*Prompt:*
Your task is to transcribe all of the data below exactly, omitting the images.

*Provided entries:*

· · · ·

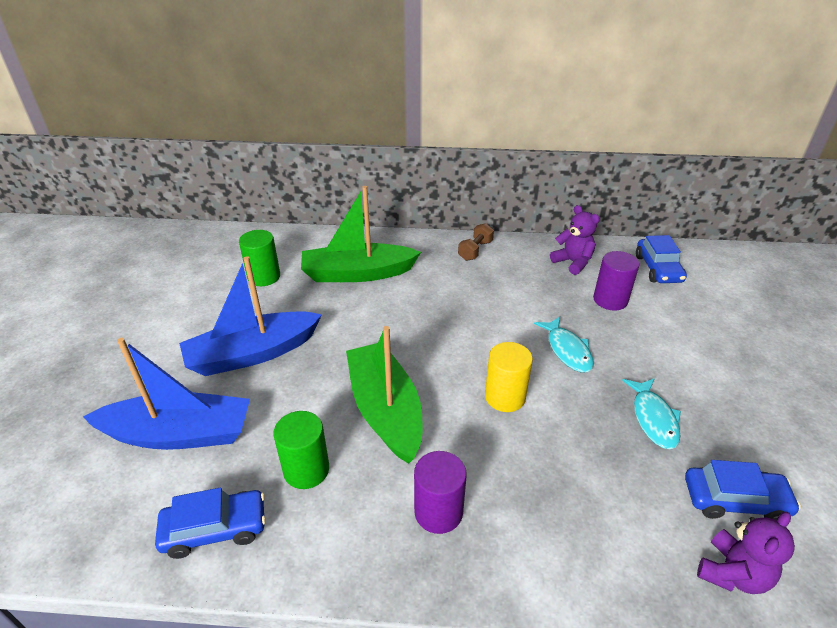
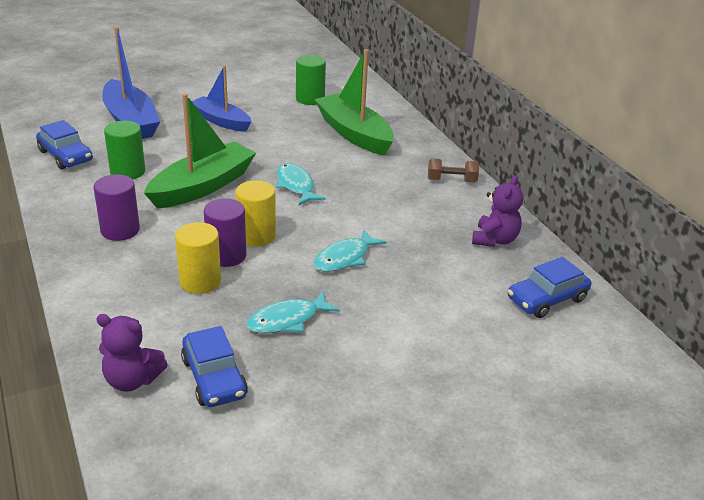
camera: 60 degrees right, 5 degrees down
blue boat [179,256,322,376] -> blue boat [192,66,251,132], size x0.67
purple cylinder [593,251,639,311] -> purple cylinder moved to [204,198,246,267]
none -> yellow cylinder [175,222,221,294]
none -> turquoise fish [276,163,326,205]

· · · ·

*Exercise output:*
camera: 60 degrees right, 5 degrees down
blue boat [179,256,322,376] -> blue boat [192,66,251,132], size x0.67
purple cylinder [593,251,639,311] -> purple cylinder moved to [204,198,246,267]
none -> yellow cylinder [175,222,221,294]
none -> turquoise fish [276,163,326,205]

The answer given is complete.